WORK INSTRUCTIONS: Filter the records down to the lines that hold the word "NMOS", and copy each of those lines.

Version comparison data
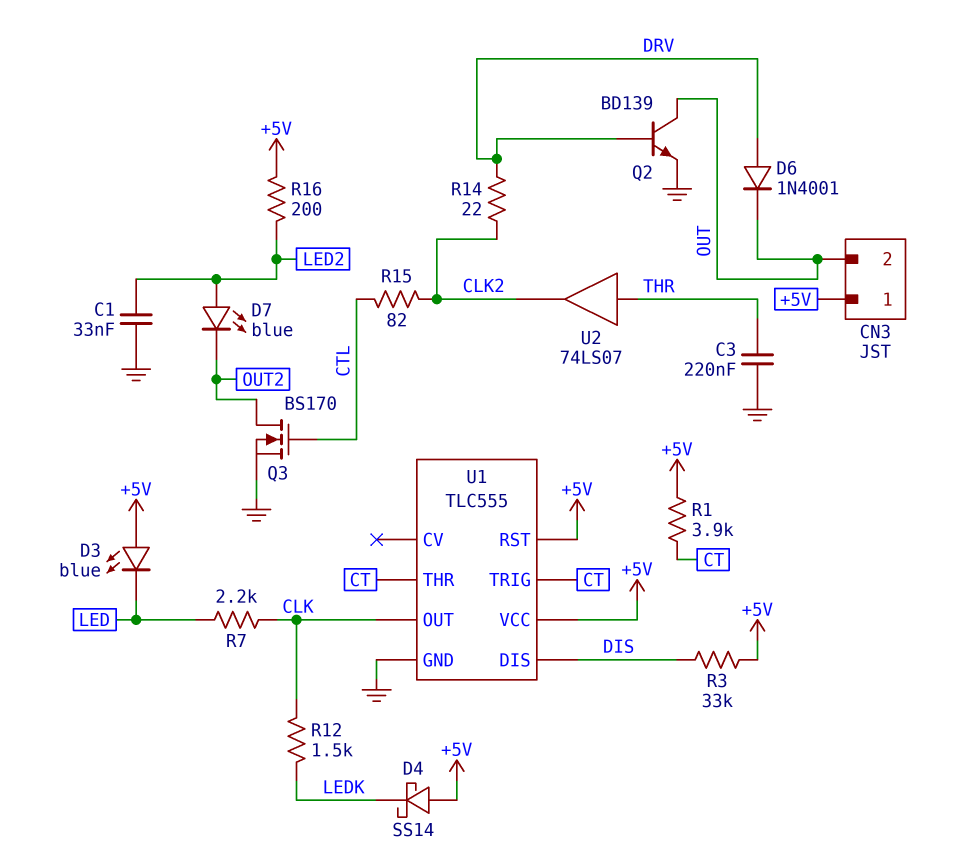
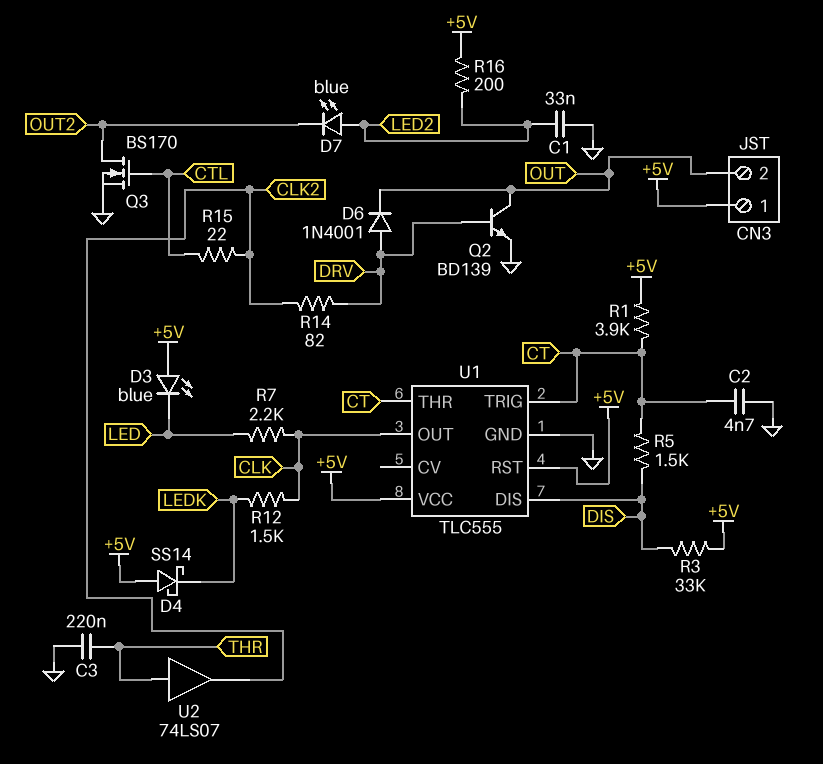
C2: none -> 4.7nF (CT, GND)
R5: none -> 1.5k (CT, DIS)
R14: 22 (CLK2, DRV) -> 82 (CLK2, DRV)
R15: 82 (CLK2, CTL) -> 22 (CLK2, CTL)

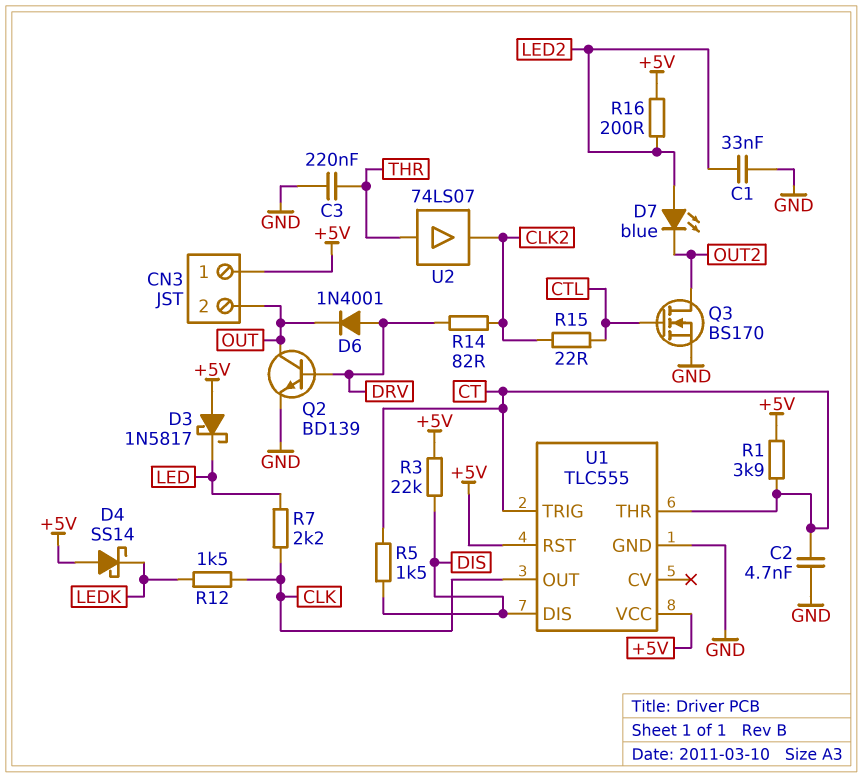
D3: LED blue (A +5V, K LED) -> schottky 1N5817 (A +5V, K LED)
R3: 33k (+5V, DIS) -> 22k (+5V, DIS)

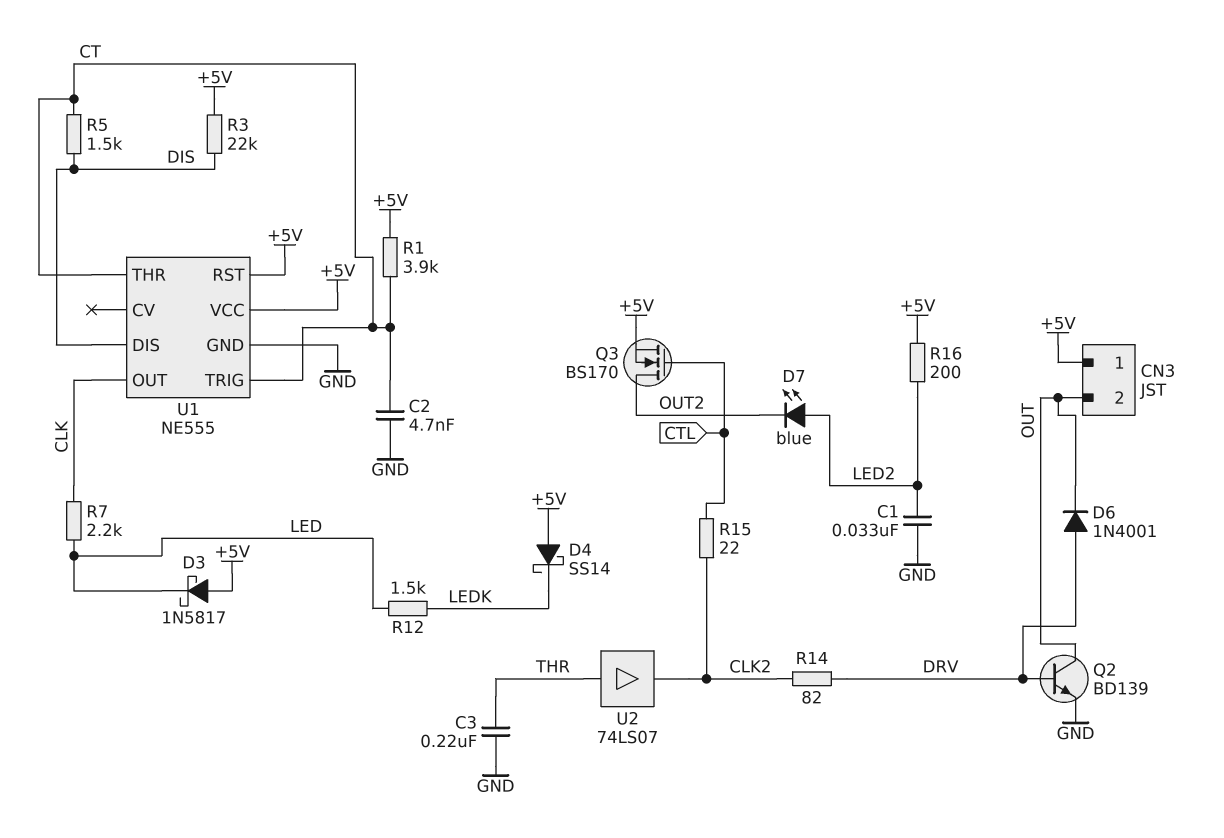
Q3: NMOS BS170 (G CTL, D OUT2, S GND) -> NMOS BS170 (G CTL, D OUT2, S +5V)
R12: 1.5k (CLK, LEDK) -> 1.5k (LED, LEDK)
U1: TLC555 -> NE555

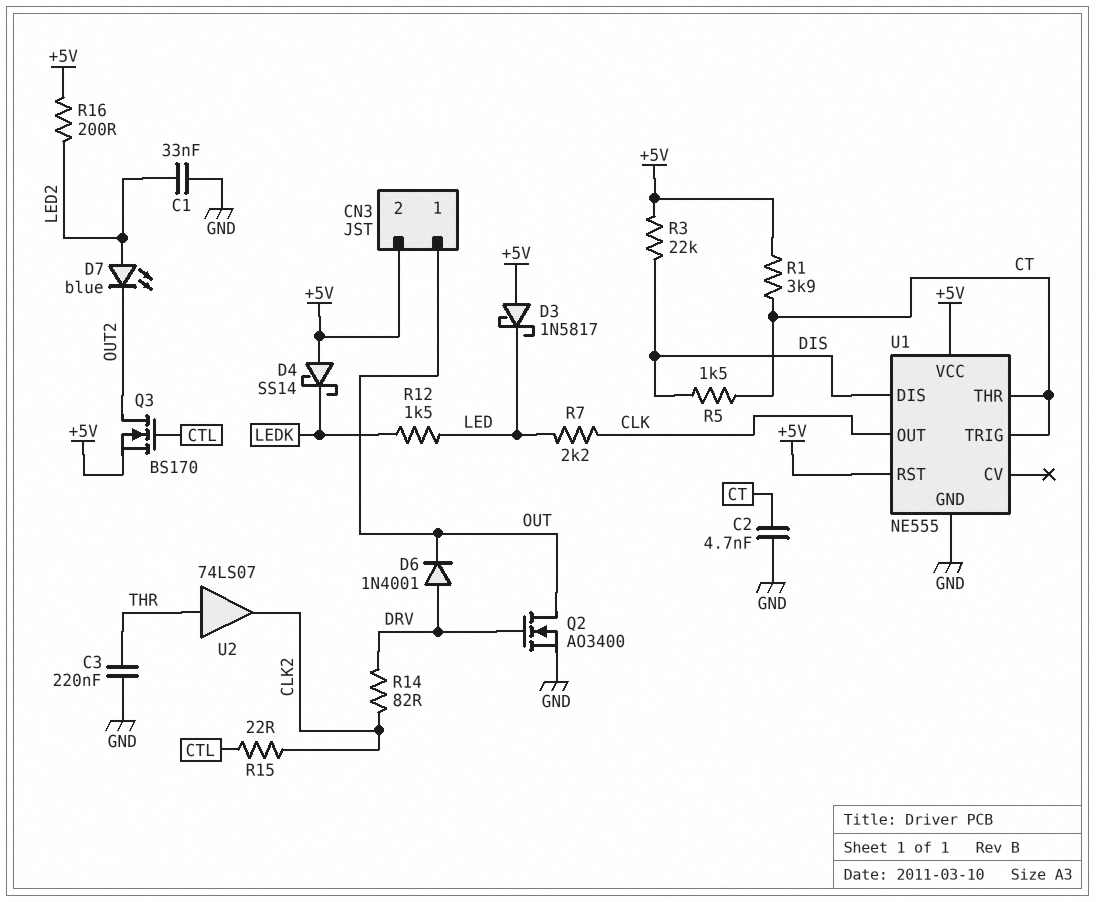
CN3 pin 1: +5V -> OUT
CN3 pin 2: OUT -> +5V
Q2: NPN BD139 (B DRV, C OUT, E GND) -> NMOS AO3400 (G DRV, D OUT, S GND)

EXPECTED ANSWER:
Q3: NMOS BS170 (G CTL, D OUT2, S GND) -> NMOS BS170 (G CTL, D OUT2, S +5V)
Q2: NPN BD139 (B DRV, C OUT, E GND) -> NMOS AO3400 (G DRV, D OUT, S GND)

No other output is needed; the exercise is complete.